[Raw data]
----------------
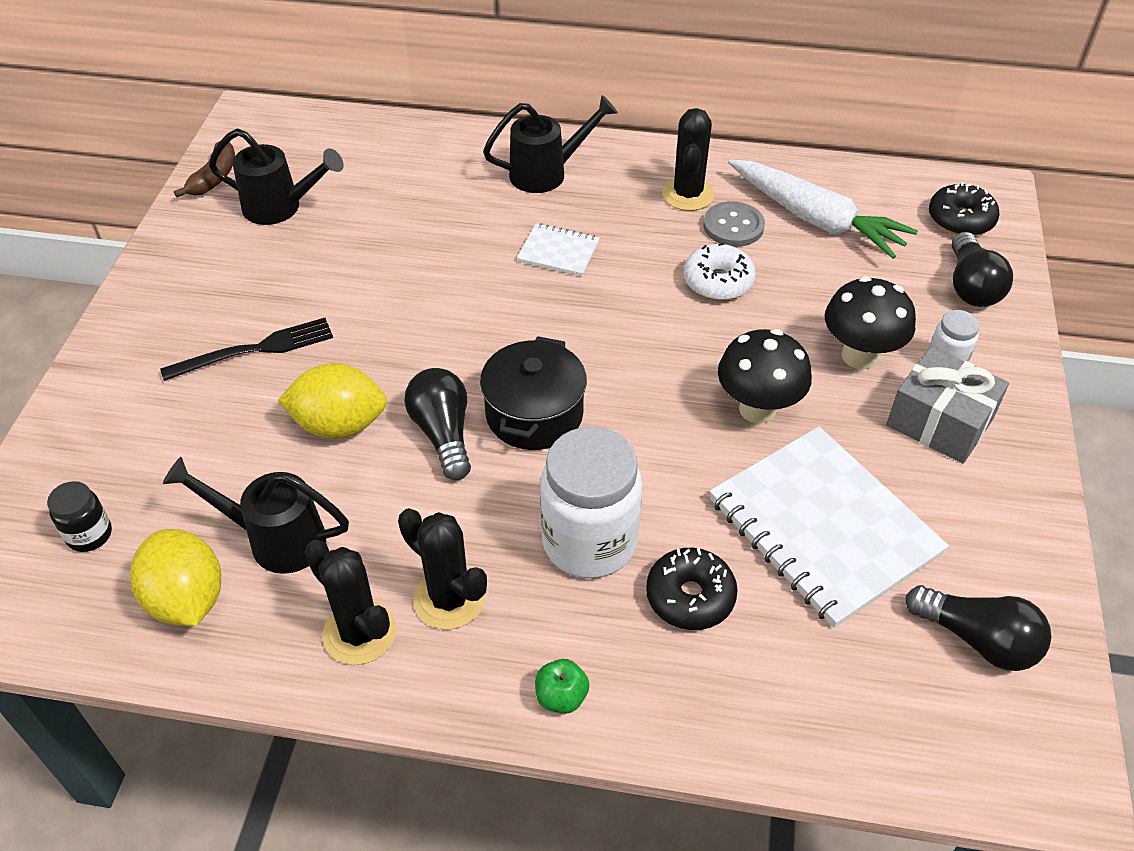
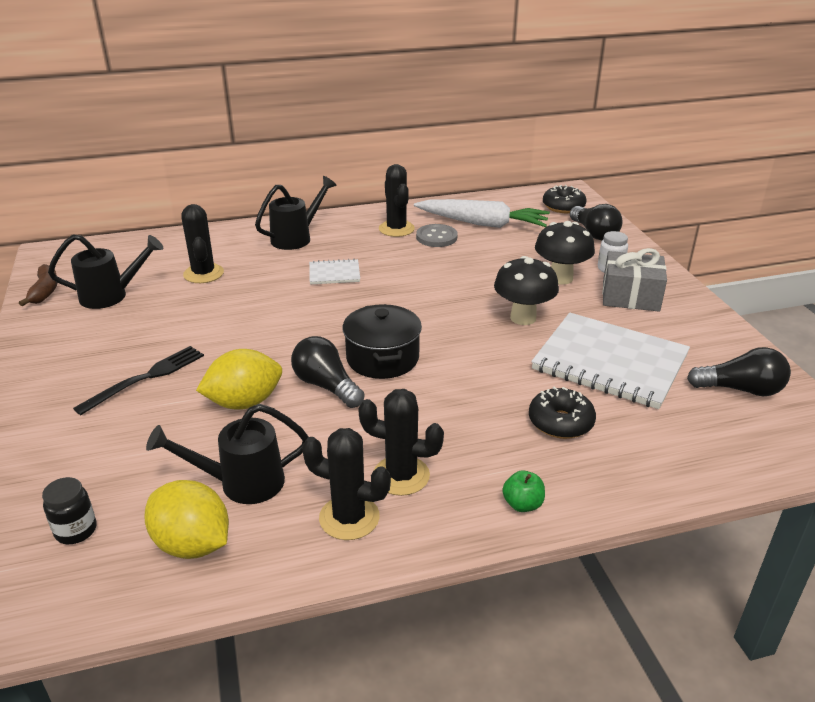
camera: 25 degrees left, 15 degrees down
(401, 203) = (203, 274): none -> black cactus
(589, 542) = (473, 414): white jar -> none
(718, 282) = (448, 264): white donut -> none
----------------
[Task instructions] Only the number of lines in the data that hold "none" should be stated.

[Output for this task] 3